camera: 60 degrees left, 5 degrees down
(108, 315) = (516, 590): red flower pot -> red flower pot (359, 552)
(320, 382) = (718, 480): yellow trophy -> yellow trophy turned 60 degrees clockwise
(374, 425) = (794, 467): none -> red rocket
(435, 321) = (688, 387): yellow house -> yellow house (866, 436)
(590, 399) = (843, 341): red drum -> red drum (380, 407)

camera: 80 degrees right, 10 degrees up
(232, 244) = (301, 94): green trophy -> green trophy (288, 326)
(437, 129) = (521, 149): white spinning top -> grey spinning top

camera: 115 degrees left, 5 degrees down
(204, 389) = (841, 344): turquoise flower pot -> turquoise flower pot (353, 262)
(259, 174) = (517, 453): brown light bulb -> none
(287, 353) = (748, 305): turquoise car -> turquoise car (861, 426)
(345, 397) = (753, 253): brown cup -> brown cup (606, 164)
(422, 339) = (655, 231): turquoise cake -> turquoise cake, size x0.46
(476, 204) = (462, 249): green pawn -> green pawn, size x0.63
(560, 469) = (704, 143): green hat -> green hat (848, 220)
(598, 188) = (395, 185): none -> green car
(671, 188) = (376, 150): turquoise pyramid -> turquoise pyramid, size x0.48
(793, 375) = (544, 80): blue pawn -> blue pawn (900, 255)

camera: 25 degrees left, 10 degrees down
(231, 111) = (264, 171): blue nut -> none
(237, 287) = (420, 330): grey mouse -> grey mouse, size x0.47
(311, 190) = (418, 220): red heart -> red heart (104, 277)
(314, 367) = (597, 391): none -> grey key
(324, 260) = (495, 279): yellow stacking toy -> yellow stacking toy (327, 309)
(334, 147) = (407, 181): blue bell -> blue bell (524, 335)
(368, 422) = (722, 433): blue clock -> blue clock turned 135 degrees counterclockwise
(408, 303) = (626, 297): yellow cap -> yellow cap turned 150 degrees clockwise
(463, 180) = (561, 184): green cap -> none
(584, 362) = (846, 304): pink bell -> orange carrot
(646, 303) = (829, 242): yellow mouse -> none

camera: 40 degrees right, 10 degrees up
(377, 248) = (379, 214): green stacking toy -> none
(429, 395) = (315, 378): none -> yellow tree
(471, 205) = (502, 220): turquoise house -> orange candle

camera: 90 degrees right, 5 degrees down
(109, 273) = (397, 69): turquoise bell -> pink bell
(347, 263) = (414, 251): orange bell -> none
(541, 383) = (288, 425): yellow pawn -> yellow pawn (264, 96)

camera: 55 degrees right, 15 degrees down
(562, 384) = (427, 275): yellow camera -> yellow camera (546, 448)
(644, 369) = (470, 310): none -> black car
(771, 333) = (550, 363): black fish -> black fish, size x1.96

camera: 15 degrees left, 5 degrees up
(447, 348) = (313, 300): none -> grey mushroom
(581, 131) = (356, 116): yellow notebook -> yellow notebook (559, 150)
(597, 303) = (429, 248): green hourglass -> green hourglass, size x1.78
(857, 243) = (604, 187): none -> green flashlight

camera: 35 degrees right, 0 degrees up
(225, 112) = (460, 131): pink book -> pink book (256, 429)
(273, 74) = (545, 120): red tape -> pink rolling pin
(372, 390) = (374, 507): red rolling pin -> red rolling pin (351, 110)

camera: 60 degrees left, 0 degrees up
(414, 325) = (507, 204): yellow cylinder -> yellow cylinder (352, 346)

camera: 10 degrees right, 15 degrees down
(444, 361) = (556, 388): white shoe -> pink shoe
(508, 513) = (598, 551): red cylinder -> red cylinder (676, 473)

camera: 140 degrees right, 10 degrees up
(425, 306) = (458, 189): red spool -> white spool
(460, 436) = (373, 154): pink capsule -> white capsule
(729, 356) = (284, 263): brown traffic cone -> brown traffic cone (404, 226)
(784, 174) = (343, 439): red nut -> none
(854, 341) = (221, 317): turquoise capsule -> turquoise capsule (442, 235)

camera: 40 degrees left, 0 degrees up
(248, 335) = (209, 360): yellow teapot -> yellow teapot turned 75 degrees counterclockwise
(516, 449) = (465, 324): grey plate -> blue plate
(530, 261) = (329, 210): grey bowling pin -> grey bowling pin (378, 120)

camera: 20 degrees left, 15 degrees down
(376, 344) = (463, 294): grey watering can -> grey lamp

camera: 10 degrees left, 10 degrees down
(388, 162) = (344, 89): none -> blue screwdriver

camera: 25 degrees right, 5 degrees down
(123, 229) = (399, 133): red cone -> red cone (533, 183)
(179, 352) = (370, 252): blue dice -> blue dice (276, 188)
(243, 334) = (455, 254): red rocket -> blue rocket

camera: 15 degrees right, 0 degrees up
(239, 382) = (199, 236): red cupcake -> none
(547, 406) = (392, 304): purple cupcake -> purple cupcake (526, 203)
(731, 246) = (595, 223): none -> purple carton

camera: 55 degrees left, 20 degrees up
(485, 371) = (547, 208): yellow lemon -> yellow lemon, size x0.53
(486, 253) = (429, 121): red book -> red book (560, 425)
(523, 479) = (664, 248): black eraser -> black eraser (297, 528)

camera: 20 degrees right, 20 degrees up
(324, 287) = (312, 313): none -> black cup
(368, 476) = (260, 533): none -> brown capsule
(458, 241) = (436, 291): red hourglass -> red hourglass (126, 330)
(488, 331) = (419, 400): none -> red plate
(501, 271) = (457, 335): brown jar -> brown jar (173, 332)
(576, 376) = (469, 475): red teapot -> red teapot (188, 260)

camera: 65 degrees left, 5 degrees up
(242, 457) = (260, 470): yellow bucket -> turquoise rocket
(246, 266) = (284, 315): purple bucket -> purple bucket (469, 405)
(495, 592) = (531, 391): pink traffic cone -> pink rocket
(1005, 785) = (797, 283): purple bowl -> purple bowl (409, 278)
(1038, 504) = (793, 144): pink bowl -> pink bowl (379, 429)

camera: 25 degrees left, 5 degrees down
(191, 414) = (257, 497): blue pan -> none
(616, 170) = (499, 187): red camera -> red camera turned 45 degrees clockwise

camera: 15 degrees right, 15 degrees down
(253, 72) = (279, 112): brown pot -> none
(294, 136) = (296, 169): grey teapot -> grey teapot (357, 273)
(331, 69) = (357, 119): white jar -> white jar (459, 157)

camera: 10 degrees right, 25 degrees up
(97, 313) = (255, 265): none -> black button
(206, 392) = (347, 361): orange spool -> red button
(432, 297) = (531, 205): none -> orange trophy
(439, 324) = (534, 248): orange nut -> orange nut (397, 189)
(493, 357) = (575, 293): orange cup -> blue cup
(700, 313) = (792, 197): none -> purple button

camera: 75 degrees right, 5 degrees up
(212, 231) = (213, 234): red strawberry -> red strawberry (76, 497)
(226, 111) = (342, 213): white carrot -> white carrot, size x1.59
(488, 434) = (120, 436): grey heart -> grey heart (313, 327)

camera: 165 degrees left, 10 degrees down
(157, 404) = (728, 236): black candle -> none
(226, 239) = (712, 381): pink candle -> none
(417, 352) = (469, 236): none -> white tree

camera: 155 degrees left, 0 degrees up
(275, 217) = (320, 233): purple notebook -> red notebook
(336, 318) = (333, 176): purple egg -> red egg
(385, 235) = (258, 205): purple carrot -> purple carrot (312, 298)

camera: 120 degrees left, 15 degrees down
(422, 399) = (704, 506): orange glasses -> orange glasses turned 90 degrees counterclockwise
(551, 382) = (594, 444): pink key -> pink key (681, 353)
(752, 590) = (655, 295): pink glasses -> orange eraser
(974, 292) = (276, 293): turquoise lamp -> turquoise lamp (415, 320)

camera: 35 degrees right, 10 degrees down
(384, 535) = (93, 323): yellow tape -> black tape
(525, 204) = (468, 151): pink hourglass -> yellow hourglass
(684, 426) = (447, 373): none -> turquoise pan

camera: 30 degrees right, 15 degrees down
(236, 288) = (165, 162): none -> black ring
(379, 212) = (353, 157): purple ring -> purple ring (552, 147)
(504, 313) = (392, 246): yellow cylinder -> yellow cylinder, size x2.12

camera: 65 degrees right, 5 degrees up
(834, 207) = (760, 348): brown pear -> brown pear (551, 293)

§

Everything above from the line with "(123, 229) = (399, 133): red" to the line with "(157, 404) = (728, 236): black candle -> none", both included, must be repeated exactly, and nothing outside that range.

* _Output below_:
(123, 229) = (399, 133): red cone -> red cone (533, 183)
(179, 352) = (370, 252): blue dice -> blue dice (276, 188)
(243, 334) = (455, 254): red rocket -> blue rocket

camera: 15 degrees right, 0 degrees up
(239, 382) = (199, 236): red cupcake -> none
(547, 406) = (392, 304): purple cupcake -> purple cupcake (526, 203)
(731, 246) = (595, 223): none -> purple carton

camera: 55 degrees left, 20 degrees up
(485, 371) = (547, 208): yellow lemon -> yellow lemon, size x0.53
(486, 253) = (429, 121): red book -> red book (560, 425)
(523, 479) = (664, 248): black eraser -> black eraser (297, 528)

camera: 20 degrees right, 20 degrees up
(324, 287) = (312, 313): none -> black cup
(368, 476) = (260, 533): none -> brown capsule
(458, 241) = (436, 291): red hourglass -> red hourglass (126, 330)
(488, 331) = (419, 400): none -> red plate
(501, 271) = (457, 335): brown jar -> brown jar (173, 332)
(576, 376) = (469, 475): red teapot -> red teapot (188, 260)

camera: 65 degrees left, 5 degrees up
(242, 457) = (260, 470): yellow bucket -> turquoise rocket
(246, 266) = (284, 315): purple bucket -> purple bucket (469, 405)
(495, 592) = (531, 391): pink traffic cone -> pink rocket
(1005, 785) = (797, 283): purple bowl -> purple bowl (409, 278)
(1038, 504) = (793, 144): pink bowl -> pink bowl (379, 429)

camera: 25 degrees left, 5 degrees down
(191, 414) = (257, 497): blue pan -> none
(616, 170) = (499, 187): red camera -> red camera turned 45 degrees clockwise

camera: 15 degrees right, 15 degrees down
(253, 72) = (279, 112): brown pot -> none
(294, 136) = (296, 169): grey teapot -> grey teapot (357, 273)
(331, 69) = (357, 119): white jar -> white jar (459, 157)

camera: 10 degrees right, 25 degrees up
(97, 313) = (255, 265): none -> black button
(206, 392) = (347, 361): orange spool -> red button
(432, 297) = (531, 205): none -> orange trophy
(439, 324) = (534, 248): orange nut -> orange nut (397, 189)
(493, 357) = (575, 293): orange cup -> blue cup
(700, 313) = (792, 197): none -> purple button

camera: 75 degrees right, 5 degrees up
(212, 231) = (213, 234): red strawberry -> red strawberry (76, 497)
(226, 111) = (342, 213): white carrot -> white carrot, size x1.59
(488, 434) = (120, 436): grey heart -> grey heart (313, 327)

camera: 165 degrees left, 10 degrees down
(157, 404) = (728, 236): black candle -> none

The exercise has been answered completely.